* Exercise prompt
What you should write out is every line from the one containing "brown candle: 2 -> 1" to the end of the data, exactly and with nothing else.

* Data
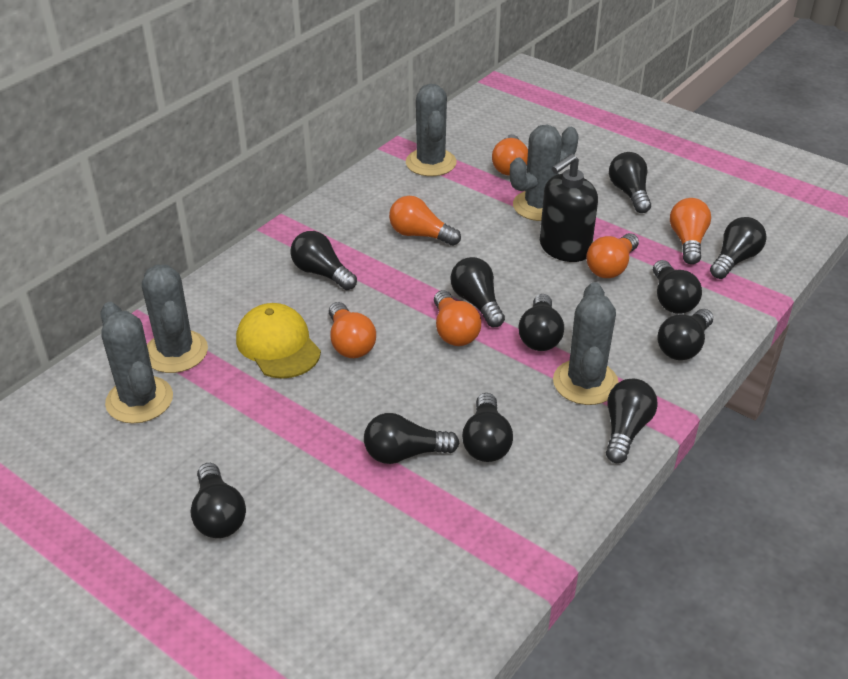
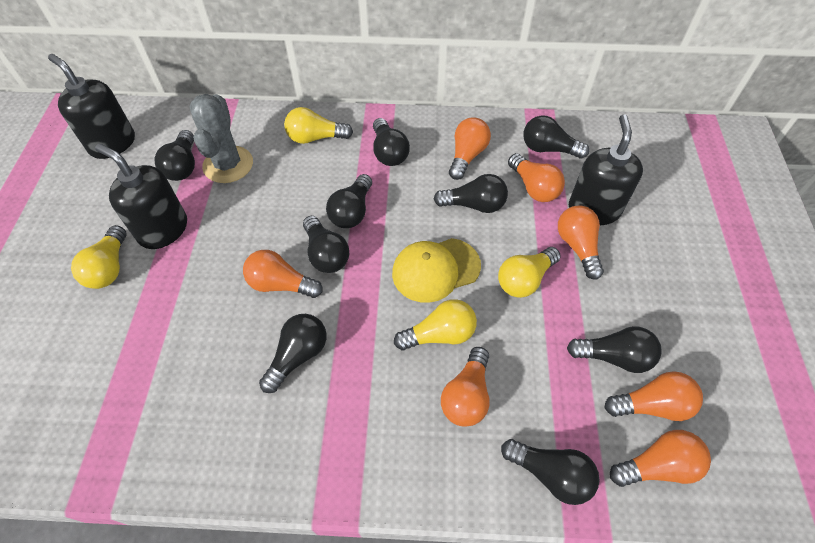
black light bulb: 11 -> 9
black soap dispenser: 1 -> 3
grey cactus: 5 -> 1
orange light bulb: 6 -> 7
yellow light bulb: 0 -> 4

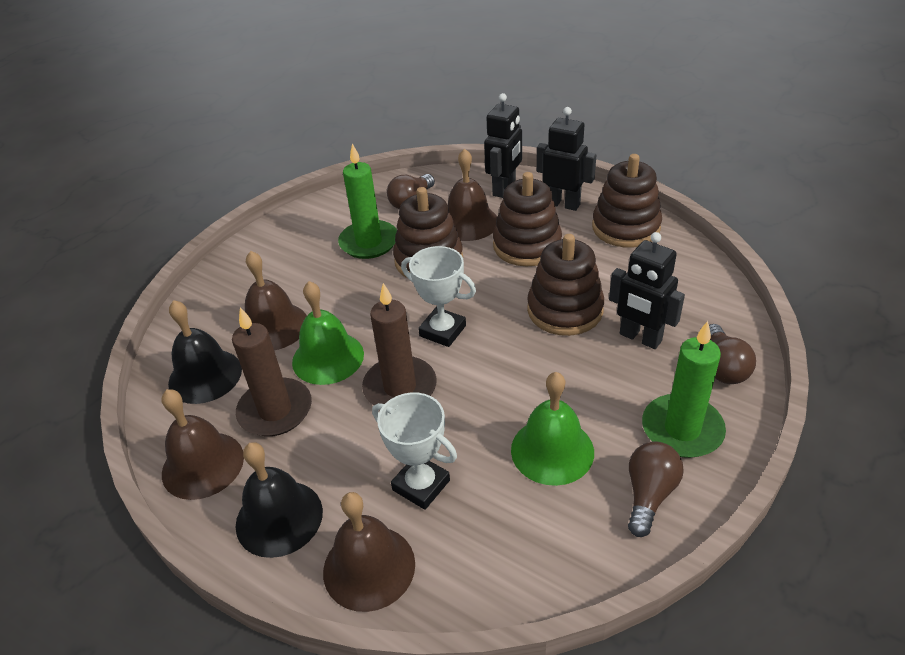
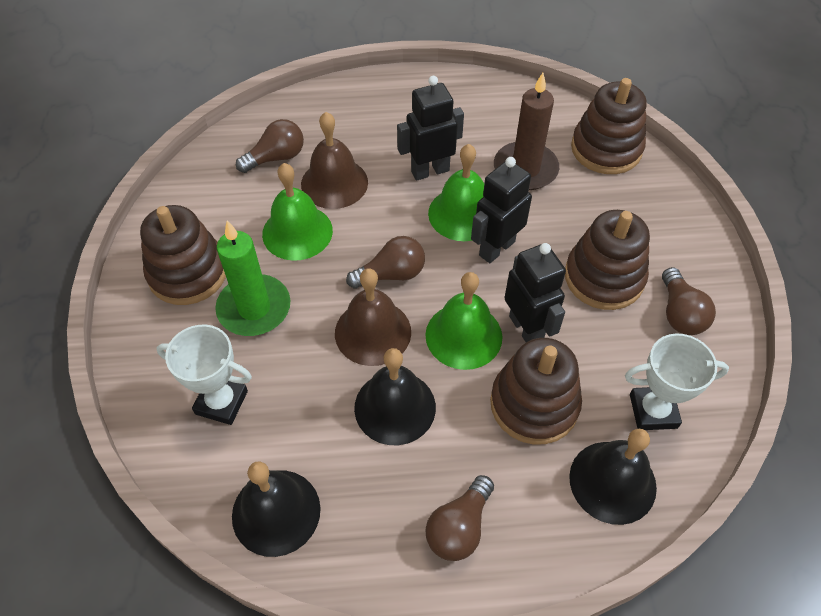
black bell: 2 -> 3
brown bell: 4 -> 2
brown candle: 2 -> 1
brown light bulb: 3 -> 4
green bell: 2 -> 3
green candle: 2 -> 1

* Problem solution
brown candle: 2 -> 1
brown light bulb: 3 -> 4
green bell: 2 -> 3
green candle: 2 -> 1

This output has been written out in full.